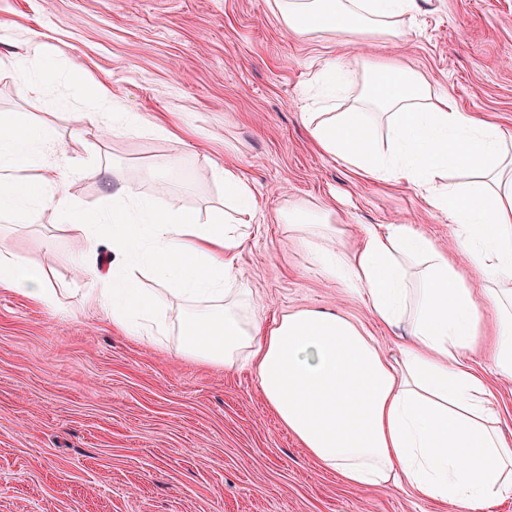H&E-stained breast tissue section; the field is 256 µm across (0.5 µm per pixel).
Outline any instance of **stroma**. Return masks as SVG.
I'll return each mask as SVG.
<instances>
[{"label": "stroma", "instance_id": "stroma-1", "mask_svg": "<svg viewBox=\"0 0 512 512\" xmlns=\"http://www.w3.org/2000/svg\"><path fill=\"white\" fill-rule=\"evenodd\" d=\"M55 50L57 68L32 95L0 69V113L50 126L74 167L66 185L87 207L163 155L168 199L221 207L211 170L238 166L253 189V229L238 260L264 316L320 308L341 312L387 355L397 333L359 297L289 241L291 200L335 211L350 235L369 224H410L437 245L456 226L404 184L359 176L316 150L302 121L313 78L329 59L369 54L402 63L479 118L512 130V0H425L412 29L383 35L287 31L274 0H0V58L29 44ZM104 88L113 111L175 122L177 136L128 134L106 117L89 122L79 81ZM11 243L53 268L72 309L60 316L0 287V512H463L415 491L353 487L326 470L277 419L256 371L185 359L177 338L162 347L116 333L75 304L89 283L51 209L16 225ZM466 356L496 391L512 442V379L482 348Z\"/></svg>", "mask_w": 512, "mask_h": 512}]
</instances>
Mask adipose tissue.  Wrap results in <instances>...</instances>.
<instances>
[{"label":"adipose tissue","instance_id":"1","mask_svg":"<svg viewBox=\"0 0 512 512\" xmlns=\"http://www.w3.org/2000/svg\"><path fill=\"white\" fill-rule=\"evenodd\" d=\"M276 6L285 26L304 34L396 37L420 11L419 0ZM316 79L322 105L305 123L322 152L371 179L412 186L458 226L445 249L409 224L367 227L351 249L334 213L298 202L283 214L293 240L358 293L376 321L404 329L398 356L334 311L286 312L269 324L244 311L253 290L236 257L256 198L235 167L217 169L224 207L204 219L157 204L168 187L153 173L180 169L176 155L144 173L152 194L123 182L108 204L89 210L65 187L72 168L55 155L53 130L1 113L0 213L23 222L50 208L76 245L108 242L106 261L82 269L94 286L79 306L123 335L163 345L169 298L189 305L177 330L182 355L216 368L253 366L279 420L345 483L409 487L480 512L512 498V445L492 388L464 359L491 336L497 371L512 378V134L433 94L411 70L363 57L355 67L326 62ZM32 168L45 177L28 178ZM147 273L158 287H144ZM0 285L52 311L63 307L50 268L32 265L2 235Z\"/></svg>","mask_w":512,"mask_h":512}]
</instances>
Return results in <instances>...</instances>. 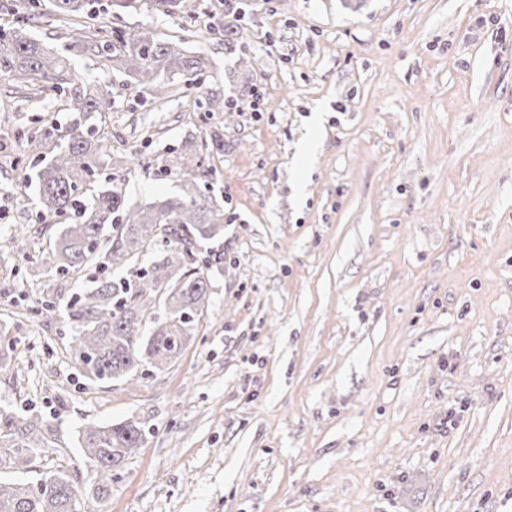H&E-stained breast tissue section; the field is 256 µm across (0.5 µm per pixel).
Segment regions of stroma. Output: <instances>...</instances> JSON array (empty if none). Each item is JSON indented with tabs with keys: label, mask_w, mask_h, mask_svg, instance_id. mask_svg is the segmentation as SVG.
<instances>
[{
	"label": "stroma",
	"mask_w": 512,
	"mask_h": 512,
	"mask_svg": "<svg viewBox=\"0 0 512 512\" xmlns=\"http://www.w3.org/2000/svg\"><path fill=\"white\" fill-rule=\"evenodd\" d=\"M209 2L108 19L205 54L201 77L134 89L72 56L115 99L101 176L143 162L132 202L179 192L169 149L224 139L207 180L224 236L202 247L224 264L195 340L136 382L82 377L74 330L33 311L86 279L41 273L61 219L14 163L39 156L40 119L75 115L0 77V321L18 341L0 408L61 436L34 472L93 490L76 430L137 417L146 444L97 512H512V0H255L243 60Z\"/></svg>",
	"instance_id": "1"
}]
</instances>
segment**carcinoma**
Instances as JSON below:
<instances>
[{
	"label": "carcinoma",
	"mask_w": 512,
	"mask_h": 512,
	"mask_svg": "<svg viewBox=\"0 0 512 512\" xmlns=\"http://www.w3.org/2000/svg\"><path fill=\"white\" fill-rule=\"evenodd\" d=\"M37 18L46 16L71 24L96 12L99 0H27ZM251 0H218L224 14L238 19ZM186 6L185 0H109L105 10L137 11L143 7L164 15ZM29 18L0 29V76L37 86L65 97L66 112H77L99 125L67 127L53 118L38 128L44 165L21 161V181L34 182L42 210L59 216L74 211V223L64 225L49 244L41 268L54 275L100 272L66 304L67 318L77 330L71 346L74 368L92 382H129L147 371L175 363L196 335L210 273L221 255L198 260L202 241L224 235V206L203 193L198 182L207 175L206 158L185 149L171 159L169 174L182 183L181 192L147 204L129 202L117 179L95 178L112 165V90L81 79L69 55L78 48L95 56L100 68L127 76L137 86L155 87L176 74L201 76L208 61L181 45L159 39L153 31L126 33L100 21L95 32L62 49H50L29 32ZM156 255L147 269L138 270L147 251ZM126 268L132 276L114 278ZM15 338L0 328V376L11 373ZM145 426L138 418L99 426L83 425L76 442L86 461L103 481L145 444ZM52 425L36 413H4L0 409V471H31L35 453L47 448ZM82 490L65 471L34 482L0 480V512H84Z\"/></svg>",
	"instance_id": "obj_1"
}]
</instances>
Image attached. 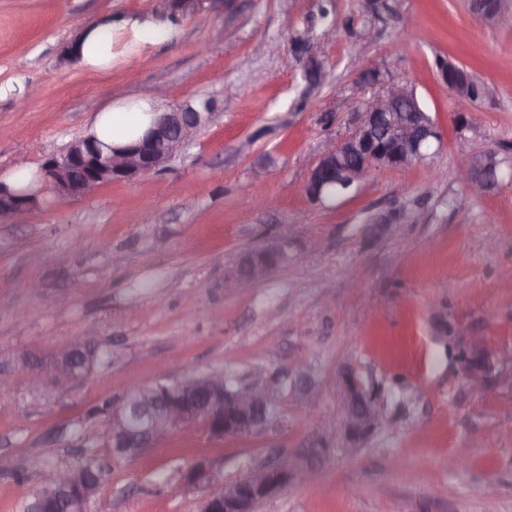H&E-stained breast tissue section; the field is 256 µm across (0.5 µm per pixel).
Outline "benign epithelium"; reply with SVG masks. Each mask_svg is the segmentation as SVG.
Segmentation results:
<instances>
[{
	"mask_svg": "<svg viewBox=\"0 0 512 512\" xmlns=\"http://www.w3.org/2000/svg\"><path fill=\"white\" fill-rule=\"evenodd\" d=\"M412 86L390 84L377 99L362 112L354 128L345 137L328 144L321 153L302 193L312 200L324 199L321 186L325 174L336 176V183L352 188L376 168L405 169L424 159L433 143L441 140L440 128L432 116L424 112L411 95ZM210 116L208 112L174 107L158 113L153 123L134 142L103 149L97 143L82 140L69 152V158L57 154L47 156L39 170L38 180L50 181L55 190L71 197H83L96 188L112 183L130 181L158 170L173 155L193 141ZM466 163L468 184L475 195H483L501 181L498 163L478 164L473 155L462 151ZM38 203L31 190L11 189L0 181V218L18 216ZM256 283L254 272L239 265L224 282L229 291L245 292ZM92 347L83 339L68 342L57 350L51 361L50 372L62 380H77L84 376L81 366L74 364L73 356ZM22 370L30 385L44 382V371L30 363ZM282 376L274 379L257 378L236 390L224 387L220 374L210 376L206 390L210 399L202 406L191 404L187 398L194 392L184 381L170 382V390L177 391L175 401L161 404L152 410L147 425L140 431L132 429L122 403H114L108 414L107 434L114 448H152L177 429L200 431L213 439L237 436L251 432L257 425H266L265 412L271 402L273 388L279 386ZM344 413L338 421L324 427L331 438L341 432L356 434V429L370 427L376 414L353 408L355 397L368 398L363 381L348 377ZM310 473L283 465H267L251 469L244 482L248 493L242 494L240 482L218 486L205 499L202 512H253L257 502L276 494L290 482L308 481ZM70 480L65 470L54 473L42 483L41 497H57L56 488Z\"/></svg>",
	"mask_w": 512,
	"mask_h": 512,
	"instance_id": "7a95c632",
	"label": "benign epithelium"
}]
</instances>
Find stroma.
<instances>
[{
    "label": "stroma",
    "mask_w": 512,
    "mask_h": 512,
    "mask_svg": "<svg viewBox=\"0 0 512 512\" xmlns=\"http://www.w3.org/2000/svg\"><path fill=\"white\" fill-rule=\"evenodd\" d=\"M0 0V175L40 168L98 110L132 97L168 108L214 100L197 137L165 166L90 195L35 189L0 219V512L104 433L106 400L158 377L252 380L306 365L316 398L275 394L258 432L181 431L106 471L92 512H200L214 484L276 461L315 471L256 512H512V182L471 196L458 154L512 164V27L473 0ZM369 17L370 41L355 21ZM112 25L111 70L68 58L76 33ZM333 38H324L327 26ZM304 41L308 53L295 48ZM323 79L310 86V60ZM468 69L488 97L460 110L438 62ZM392 82L414 85L441 141L406 169L375 170L342 197L300 191L326 142L344 137ZM400 217L396 227L384 216ZM294 233L288 260L250 292H225L243 253ZM480 336L496 365L474 386L449 336ZM75 338L109 353L73 382L32 389L17 358ZM379 424L328 438L344 373ZM204 462L213 484L183 474Z\"/></svg>",
    "instance_id": "35a3bbf8"
}]
</instances>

-*-

**Problem statement**
Exactly reproduce the lines that run from the line with "Find stroma." through the last line of the records, inclusive.

**Solution for this problem**
Find stroma.
<instances>
[{
    "label": "stroma",
    "mask_w": 512,
    "mask_h": 512,
    "mask_svg": "<svg viewBox=\"0 0 512 512\" xmlns=\"http://www.w3.org/2000/svg\"><path fill=\"white\" fill-rule=\"evenodd\" d=\"M0 0V175L40 168L98 110L132 97L168 108L214 100L197 137L165 166L90 195L35 189L0 219V512L104 433L106 400L158 377L252 380L306 365L316 398L275 394L258 432L181 431L106 471L92 512H200L214 484L276 461L315 471L256 512H512V182L471 196L458 154L512 164V27L473 0ZM369 17L370 41L355 21ZM112 25L111 70L68 58L76 33ZM333 38H324L327 26ZM304 41L308 53L295 48ZM323 79L310 86V60ZM468 69L488 97L460 110L438 62ZM392 82L414 85L441 141L406 169L375 170L342 197L300 191L326 142L344 137ZM400 217L396 227L384 216ZM294 233L288 260L250 292H225L243 253ZM480 336L496 365L474 386L449 336ZM75 338L109 353L73 382L32 389L17 358ZM379 424L328 438L344 373ZM204 462L213 484L183 474Z\"/></svg>",
    "instance_id": "35a3bbf8"
}]
</instances>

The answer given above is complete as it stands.